→ **Task item**: Reproduce only the lines below from the line containing "black_pikekul 237,571,272,622 →" to the line containing "green_gegufolu 329,58,370,139 →", exactly as written, with both end lines kept. Omit the pictures.

→ **Entries supplied**:

══════════════════════════════

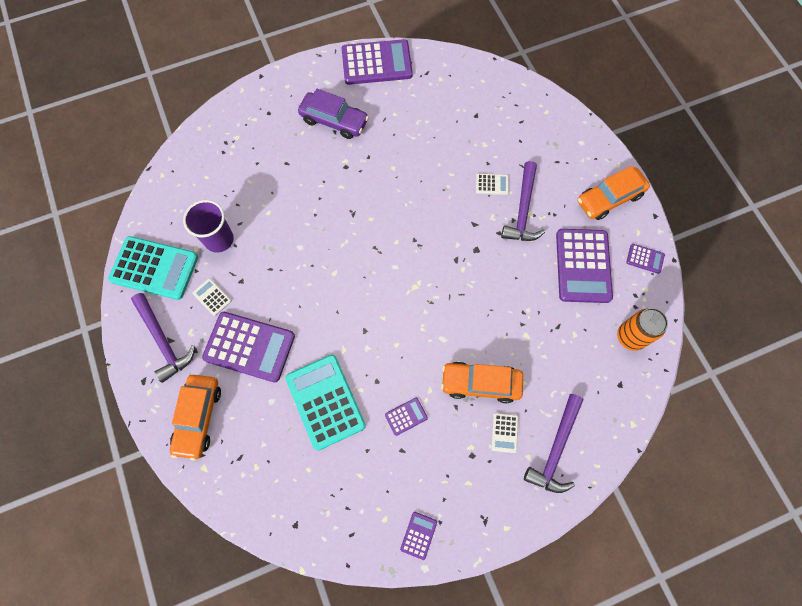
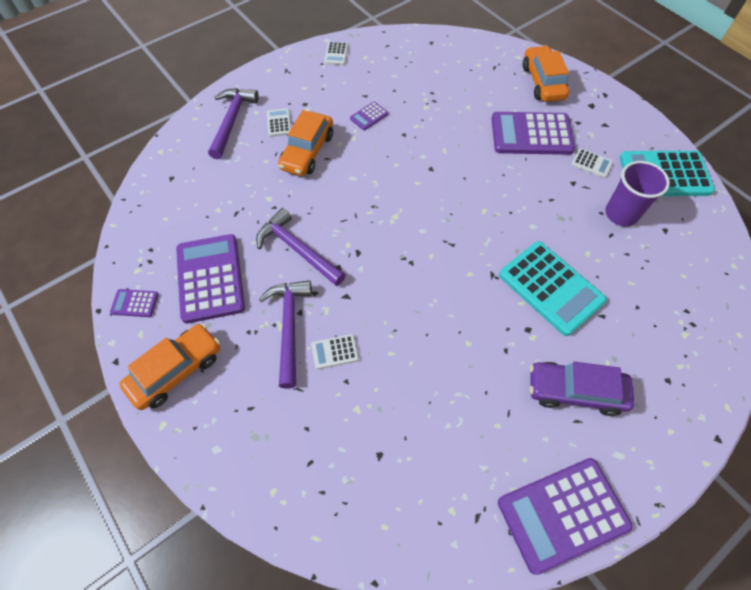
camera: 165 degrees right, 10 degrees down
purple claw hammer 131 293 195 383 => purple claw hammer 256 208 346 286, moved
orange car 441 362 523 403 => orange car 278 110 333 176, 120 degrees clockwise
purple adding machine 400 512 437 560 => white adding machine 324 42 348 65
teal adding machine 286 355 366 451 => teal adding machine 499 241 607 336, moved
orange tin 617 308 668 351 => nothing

══════════════════════════════

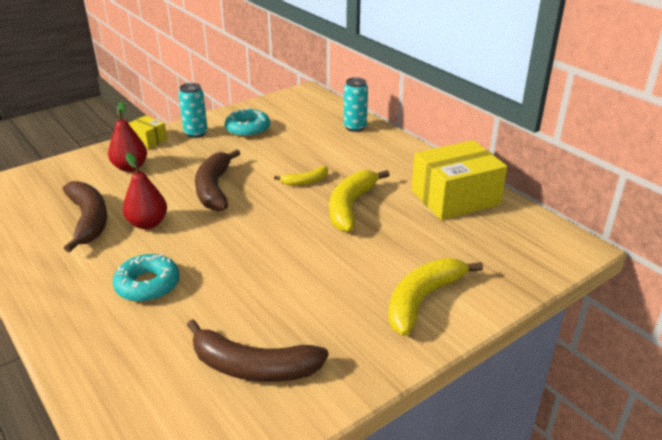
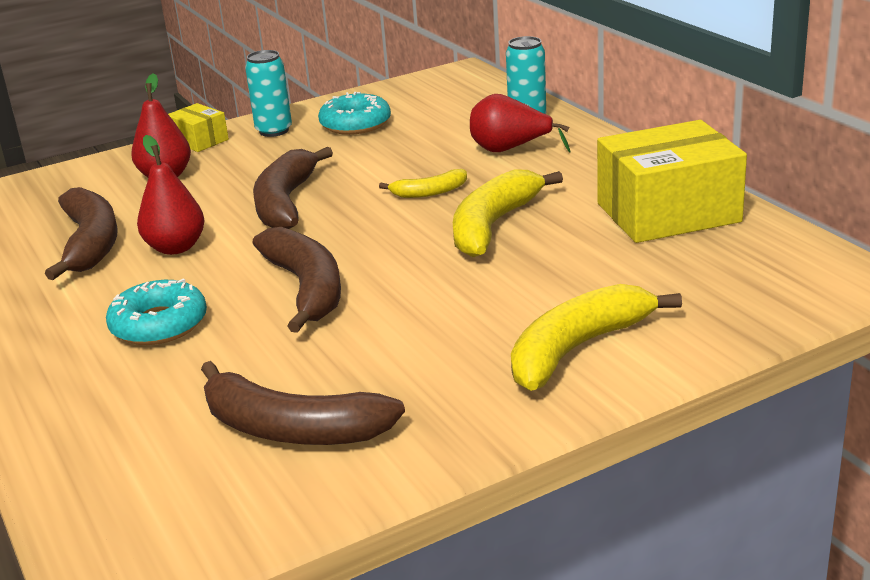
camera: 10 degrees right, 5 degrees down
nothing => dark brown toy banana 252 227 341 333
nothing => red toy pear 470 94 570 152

══════════════════════════════

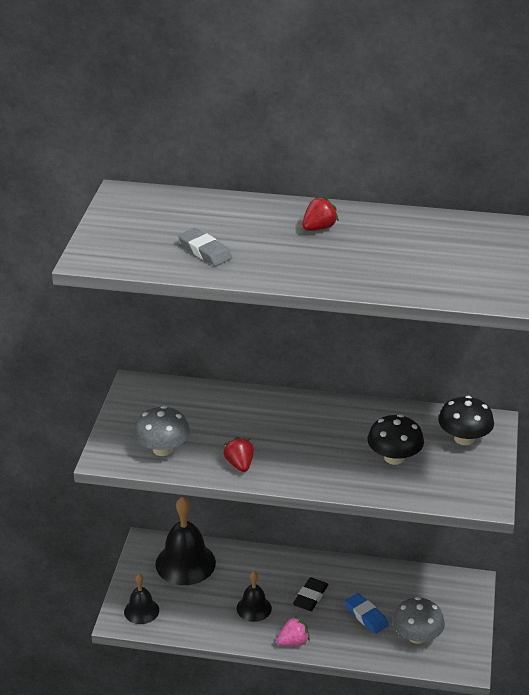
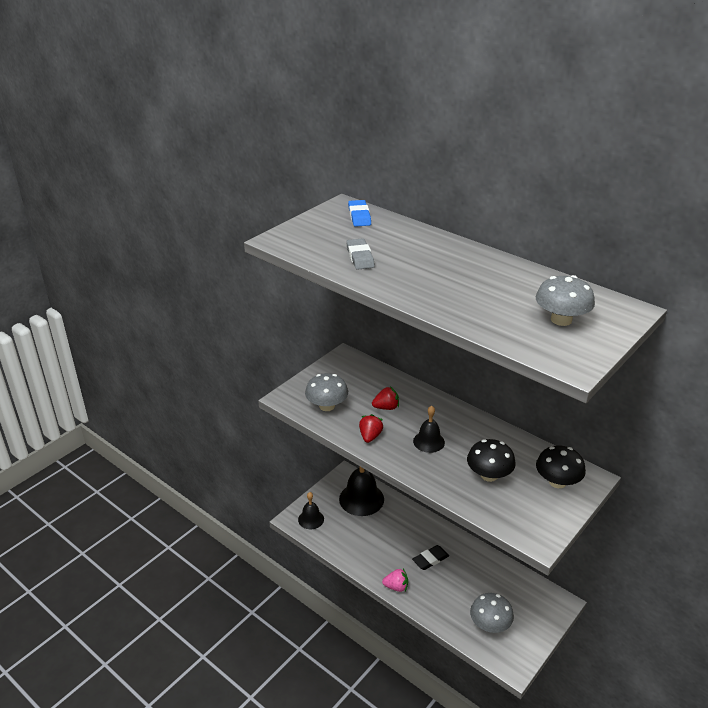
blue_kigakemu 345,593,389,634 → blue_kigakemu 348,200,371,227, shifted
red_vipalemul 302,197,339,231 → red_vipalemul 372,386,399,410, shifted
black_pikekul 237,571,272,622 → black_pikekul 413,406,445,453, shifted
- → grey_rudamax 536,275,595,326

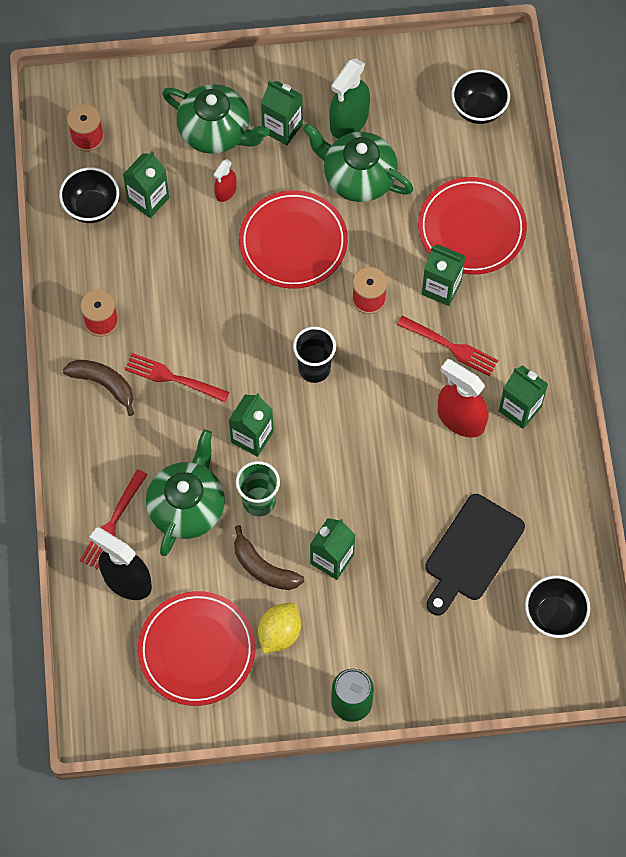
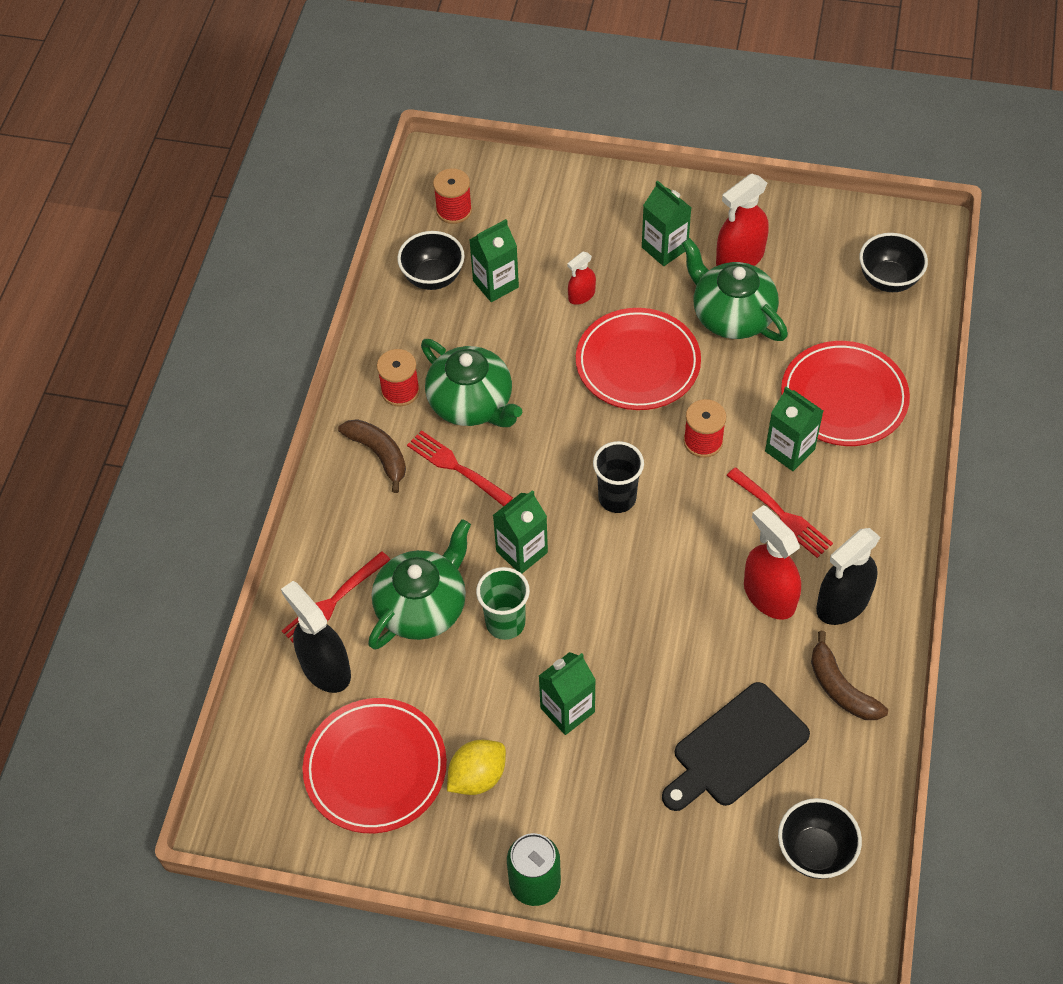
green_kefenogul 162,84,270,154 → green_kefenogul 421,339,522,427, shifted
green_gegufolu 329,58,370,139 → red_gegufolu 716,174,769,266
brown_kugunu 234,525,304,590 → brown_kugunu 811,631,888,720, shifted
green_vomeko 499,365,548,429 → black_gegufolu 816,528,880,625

══════════════════════════════

→ **The completed task**:
black_pikekul 237,571,272,622 → black_pikekul 413,406,445,453, shifted
- → grey_rudamax 536,275,595,326

green_kefenogul 162,84,270,154 → green_kefenogul 421,339,522,427, shifted
green_gegufolu 329,58,370,139 → red_gegufolu 716,174,769,266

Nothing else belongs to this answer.